Prompt => Pick out each line of the listing below that contains the string "side", and copy those lines.

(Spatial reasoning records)
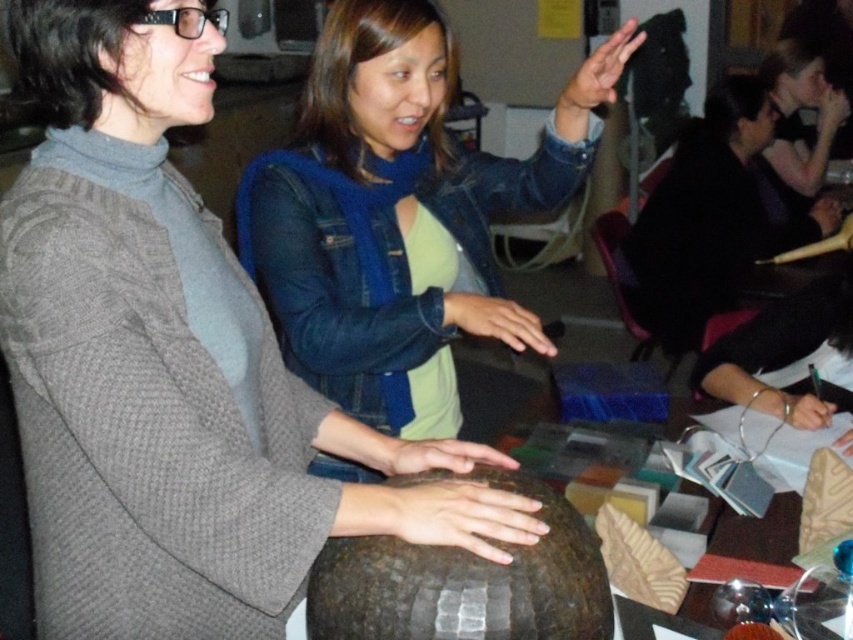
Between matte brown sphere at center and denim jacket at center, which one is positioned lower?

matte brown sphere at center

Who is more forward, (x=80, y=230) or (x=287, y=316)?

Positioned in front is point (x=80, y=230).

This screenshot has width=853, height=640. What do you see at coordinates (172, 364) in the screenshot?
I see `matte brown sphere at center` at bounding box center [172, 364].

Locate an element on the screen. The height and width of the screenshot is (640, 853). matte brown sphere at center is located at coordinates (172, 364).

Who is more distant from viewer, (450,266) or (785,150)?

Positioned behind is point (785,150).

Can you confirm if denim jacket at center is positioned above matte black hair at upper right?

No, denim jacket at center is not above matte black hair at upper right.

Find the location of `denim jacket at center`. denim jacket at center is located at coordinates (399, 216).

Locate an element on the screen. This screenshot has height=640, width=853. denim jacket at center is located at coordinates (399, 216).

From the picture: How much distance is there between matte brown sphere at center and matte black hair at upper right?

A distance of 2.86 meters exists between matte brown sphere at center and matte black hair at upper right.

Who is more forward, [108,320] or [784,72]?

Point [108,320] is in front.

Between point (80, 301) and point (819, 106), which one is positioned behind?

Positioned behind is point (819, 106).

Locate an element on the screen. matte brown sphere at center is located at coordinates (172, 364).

...

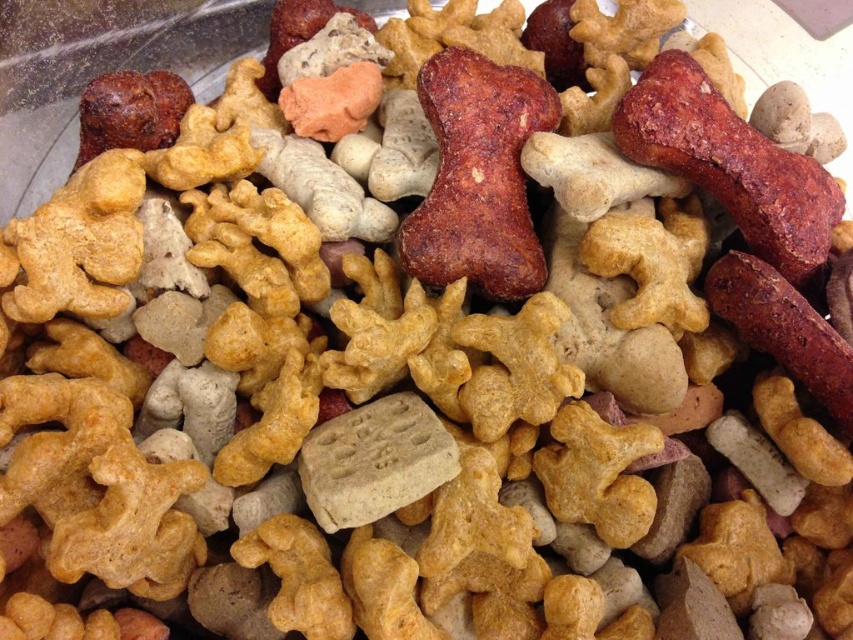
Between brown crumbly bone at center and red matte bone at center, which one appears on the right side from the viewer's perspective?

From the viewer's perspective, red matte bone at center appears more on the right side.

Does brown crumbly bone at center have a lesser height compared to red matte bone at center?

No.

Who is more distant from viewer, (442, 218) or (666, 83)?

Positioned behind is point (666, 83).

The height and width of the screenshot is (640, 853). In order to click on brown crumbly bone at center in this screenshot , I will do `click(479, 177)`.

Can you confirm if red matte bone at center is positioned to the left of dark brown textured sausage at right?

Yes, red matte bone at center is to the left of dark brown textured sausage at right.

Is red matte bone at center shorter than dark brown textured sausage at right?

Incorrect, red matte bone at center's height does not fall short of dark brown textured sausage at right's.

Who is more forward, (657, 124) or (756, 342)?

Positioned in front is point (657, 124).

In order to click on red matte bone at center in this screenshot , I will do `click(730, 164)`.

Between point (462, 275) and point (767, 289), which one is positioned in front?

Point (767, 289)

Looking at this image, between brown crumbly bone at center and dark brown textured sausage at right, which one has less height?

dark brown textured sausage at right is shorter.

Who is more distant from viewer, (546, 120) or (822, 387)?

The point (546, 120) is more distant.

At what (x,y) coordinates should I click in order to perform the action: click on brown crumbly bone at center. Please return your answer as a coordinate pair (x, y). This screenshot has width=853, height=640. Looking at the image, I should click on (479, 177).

...

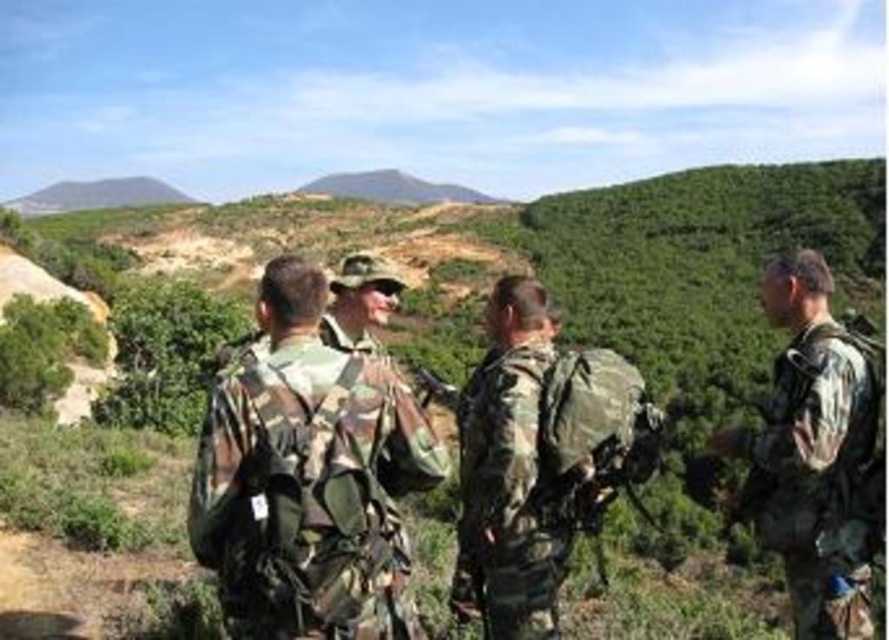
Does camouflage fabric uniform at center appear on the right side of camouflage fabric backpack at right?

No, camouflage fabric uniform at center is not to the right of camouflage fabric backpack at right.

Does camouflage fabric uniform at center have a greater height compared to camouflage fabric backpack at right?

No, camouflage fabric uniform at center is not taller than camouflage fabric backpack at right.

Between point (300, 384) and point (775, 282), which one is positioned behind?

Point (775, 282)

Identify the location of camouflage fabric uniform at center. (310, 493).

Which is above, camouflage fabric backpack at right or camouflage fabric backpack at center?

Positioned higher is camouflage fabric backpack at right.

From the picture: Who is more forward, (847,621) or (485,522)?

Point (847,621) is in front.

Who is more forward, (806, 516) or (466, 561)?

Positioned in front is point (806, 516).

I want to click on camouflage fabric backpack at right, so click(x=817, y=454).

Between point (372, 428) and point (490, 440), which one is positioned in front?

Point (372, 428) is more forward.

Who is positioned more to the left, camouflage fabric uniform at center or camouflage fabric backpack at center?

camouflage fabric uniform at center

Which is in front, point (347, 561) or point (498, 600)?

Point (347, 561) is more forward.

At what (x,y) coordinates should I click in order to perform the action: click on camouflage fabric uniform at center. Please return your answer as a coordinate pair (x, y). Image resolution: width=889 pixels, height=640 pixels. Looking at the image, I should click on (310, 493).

Written answer =>
Between brown crumbly bone at center and red matte bone at center, which one appears on the right side from the viewer's perspective?
From the viewer's perspective, red matte bone at center appears more on the right side.
Does camouflage fabric uniform at center appear on the right side of camouflage fabric backpack at right?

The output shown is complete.